MATERIALS PROVIDED:
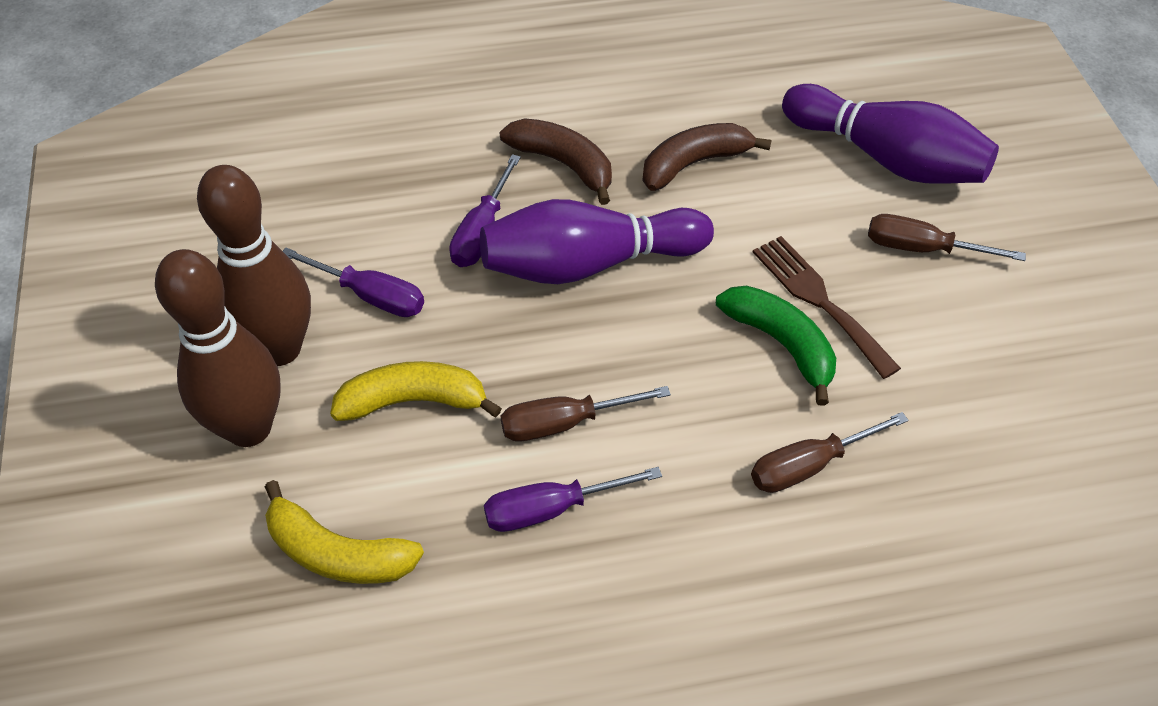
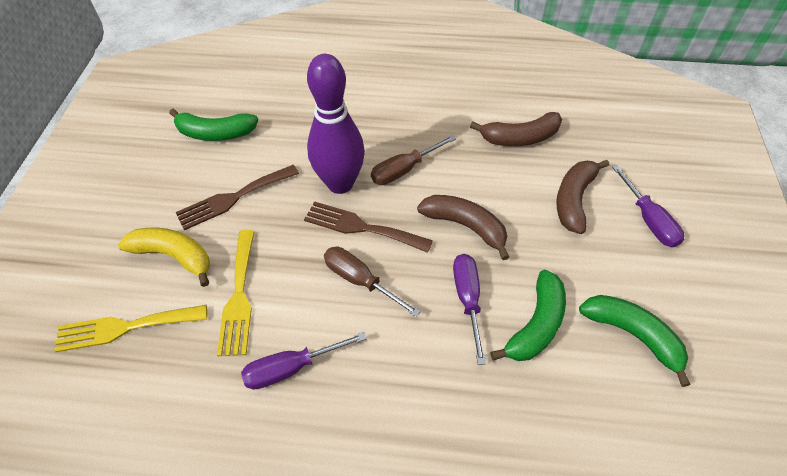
brown banana: [500,118,612,205] [642,123,772,191] = 2 -> [417,195,509,260] [470,112,562,146] [557,160,609,234] = 3
brown bowling pin: [155,249,281,447] [197,165,311,366] = 2 -> none = 0
brown fork: [753,236,901,379] = 1 -> [176,165,299,230] [304,201,433,253] = 2
brown screwdriver: [501,386,671,441] [751,412,909,493] [868,214,1026,261] = 3 -> [324,247,421,317] [371,135,456,185] = 2
green banana: [716,285,836,406] = 1 -> [169,109,258,141] [491,270,566,361] [579,295,691,387] = 3
purple bowling pin: [480,199,714,284] [782,84,999,184] = 2 -> [307,54,365,194] = 1
yellow banana: [265,480,424,584] [330,361,502,421] = 2 -> [118,228,210,287] = 1
yellow fork: none = 0 -> [54,305,207,352] [217,230,255,357] = 2

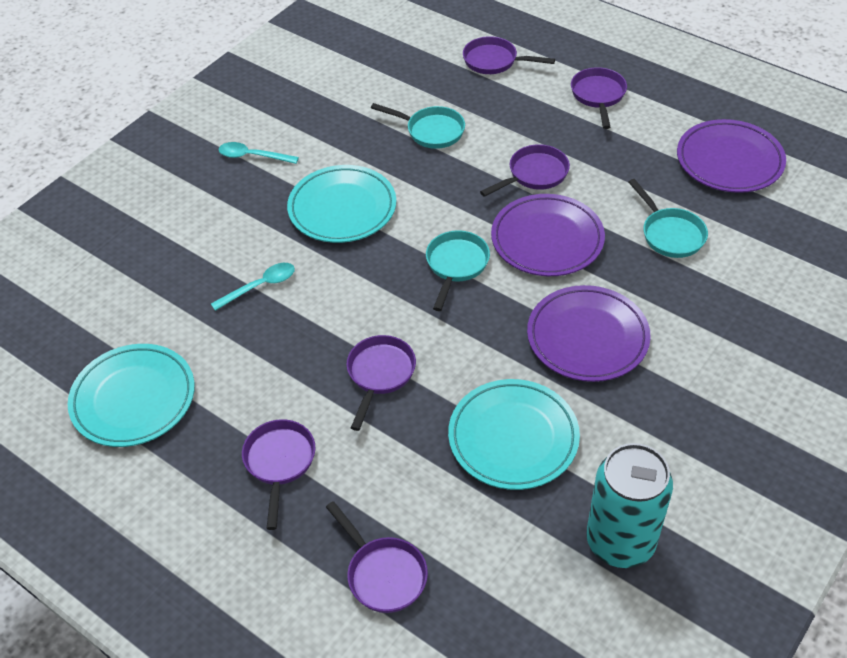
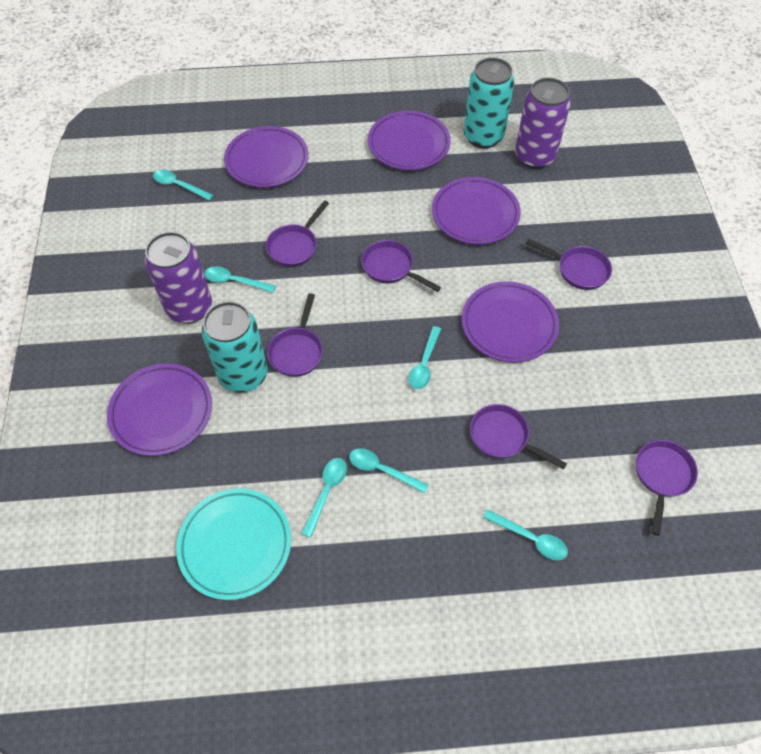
purple can: none = 0 -> [145,232,212,324] [515,78,571,169] = 2
purple plate: [491,194,605,276] [527,285,651,382] [677,119,786,193] = 3 -> [107,363,212,456] [224,126,309,187] [368,111,451,170] [432,177,521,245] [462,281,559,363] = 5
turquoise can: [586,443,673,568] = 1 -> [202,301,267,393] [464,58,514,149] = 2
turquoise pan: [371,103,465,149] [426,230,490,311] [629,179,708,258] = 3 -> none = 0
turquoise plate: [67,344,195,447] [287,165,396,243] [448,379,580,490] = 3 -> [176,488,291,600] = 1
turquoise spoon: [211,263,295,311] [219,142,299,164] = 2 -> [153,170,213,201] [204,266,276,293] [301,458,347,538] [349,448,429,494] [408,326,441,389] [483,509,568,560] = 6

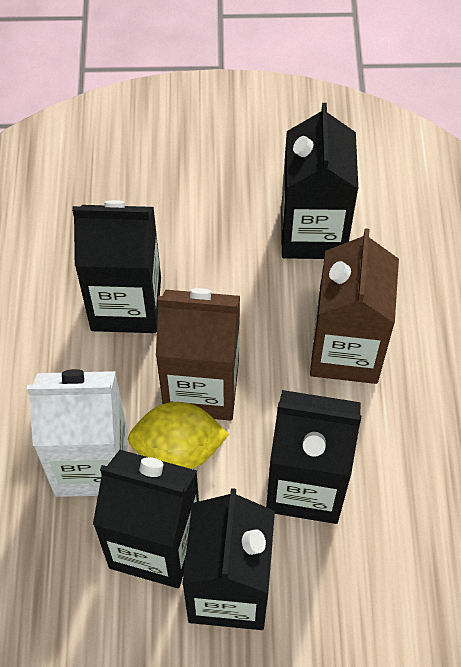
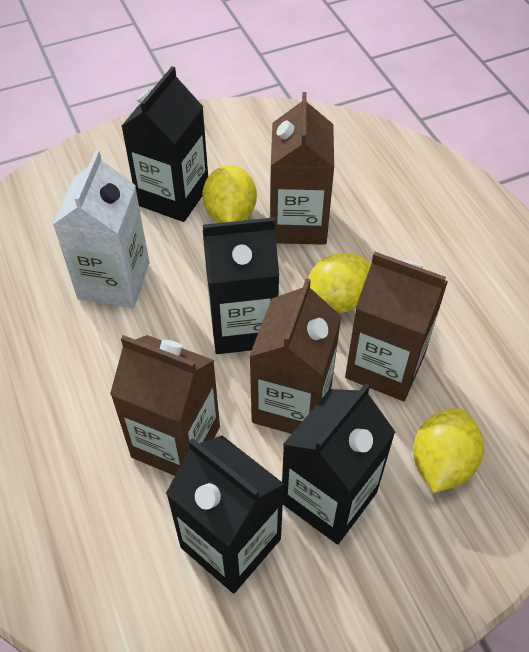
black carton: [72,200,161,333] [93,450,199,588] [182,488,275,630] [266,390,362,524] [281,103,358,259] = 5 -> [121,66,208,222] [166,436,284,593] [203,217,279,354] [282,383,395,544] = 4
brown carton: [156,288,240,421] [310,228,399,384] = 2 -> [110,335,220,476] [249,278,341,434] [270,92,334,245] [345,252,448,401] = 4
yellow lemon: [128,402,229,469] = 1 -> [202,165,257,223] [308,253,372,313] [413,408,484,493] = 3

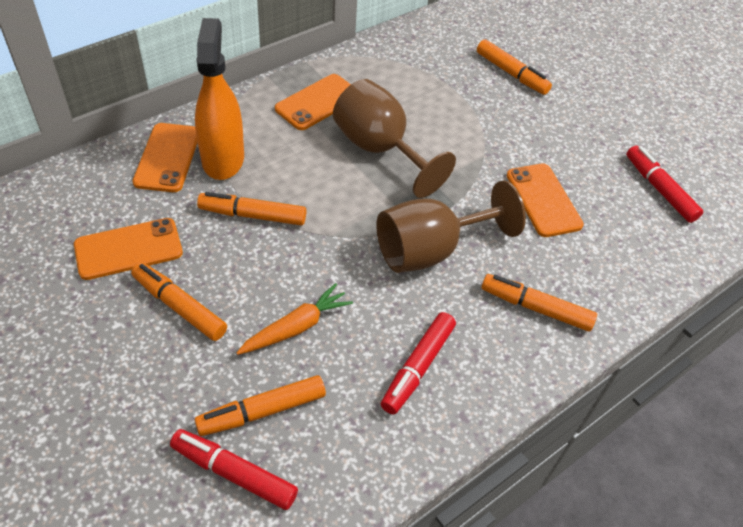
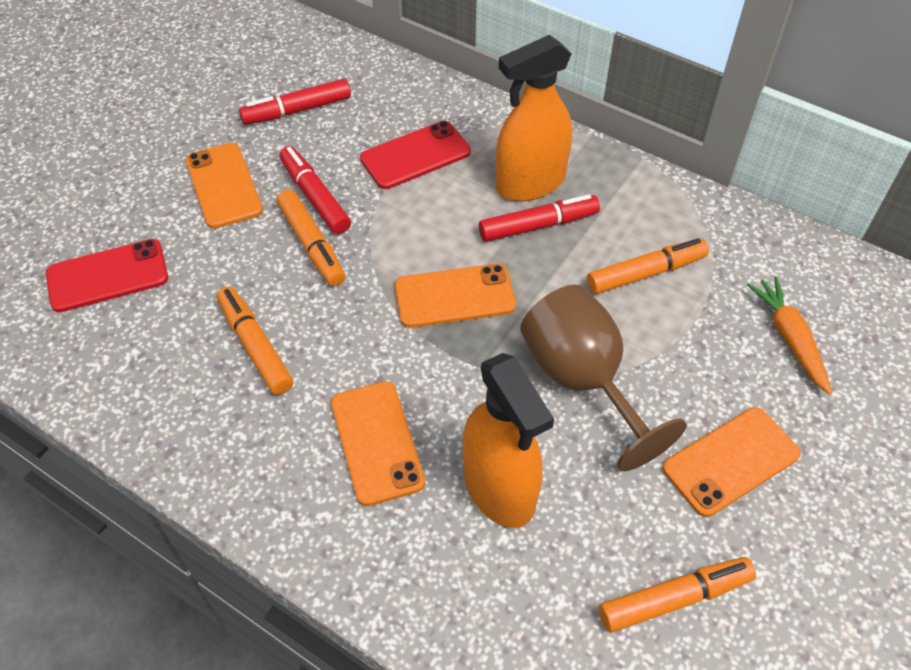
brown goblet: [333,79,456,198] [376,180,526,273] = 2 -> [520,285,687,471] = 1
orange marker: [131,262,227,341] [195,375,326,436] [197,192,306,226] [477,39,552,95] [481,274,597,331] = 5 -> [217,286,293,395] [276,189,345,286] [587,238,709,294] [599,557,756,633] = 4
orange spray bottle: [195,18,244,180] = 1 -> [463,353,554,528] [496,35,572,201] = 2
red phone: none = 0 -> [46,239,168,312] [360,121,471,189] = 2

EXERCISE GOAL: Taking the records above as input, show every line in which the word "bowling" is present.

RESPONSE TO THE EXERCISE:
brown bowling pin: [155,249,281,447] [197,165,311,366] = 2 -> none = 0
purple bowling pin: [480,199,714,284] [782,84,999,184] = 2 -> [307,54,365,194] = 1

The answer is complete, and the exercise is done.